REQUIRED WORK >> Please print, exactly as written, the line containing "RELAY1 pin IN2: 5 -> SCL" and each line after it through the end of the material; pictures stay out.

----

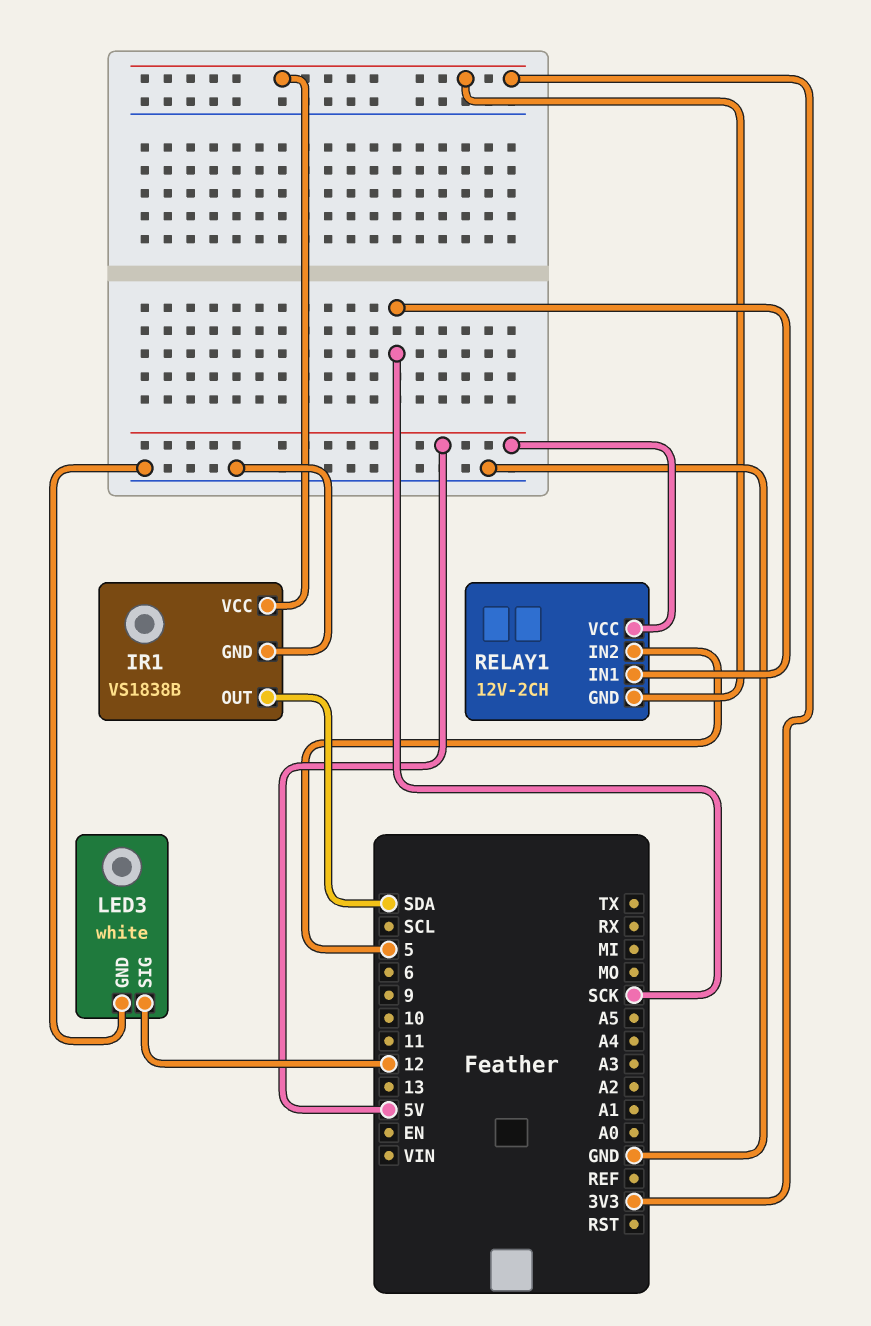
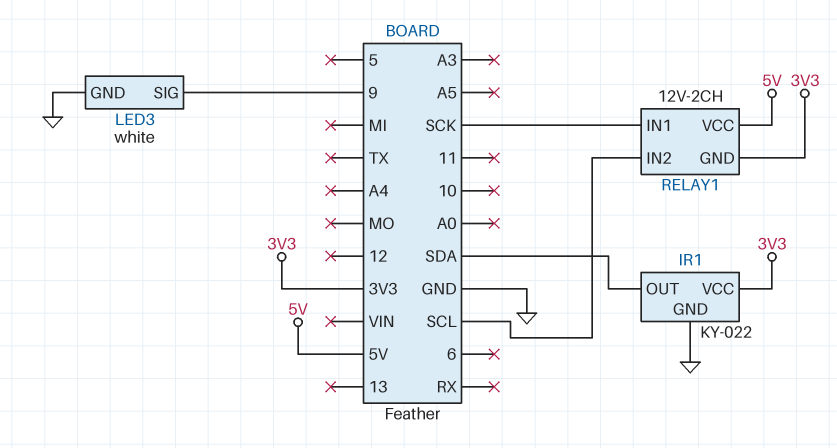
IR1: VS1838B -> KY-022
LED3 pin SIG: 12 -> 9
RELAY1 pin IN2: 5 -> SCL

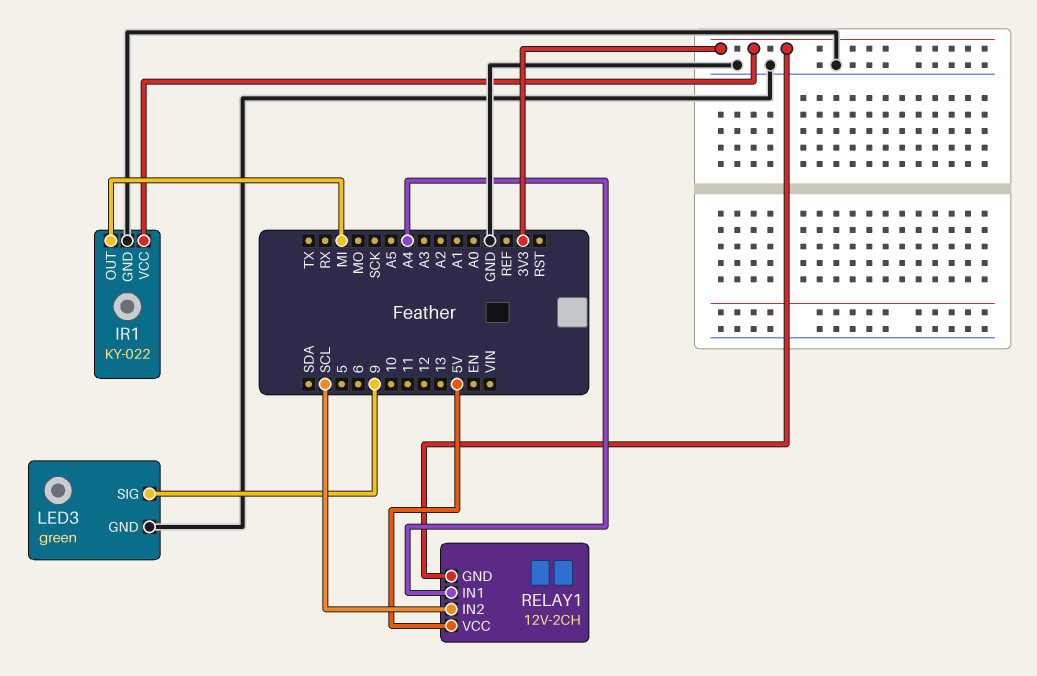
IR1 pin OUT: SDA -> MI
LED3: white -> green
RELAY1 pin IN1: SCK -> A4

----

SOLUTION TO THIS EXERCISE >>
RELAY1 pin IN2: 5 -> SCL

IR1 pin OUT: SDA -> MI
LED3: white -> green
RELAY1 pin IN1: SCK -> A4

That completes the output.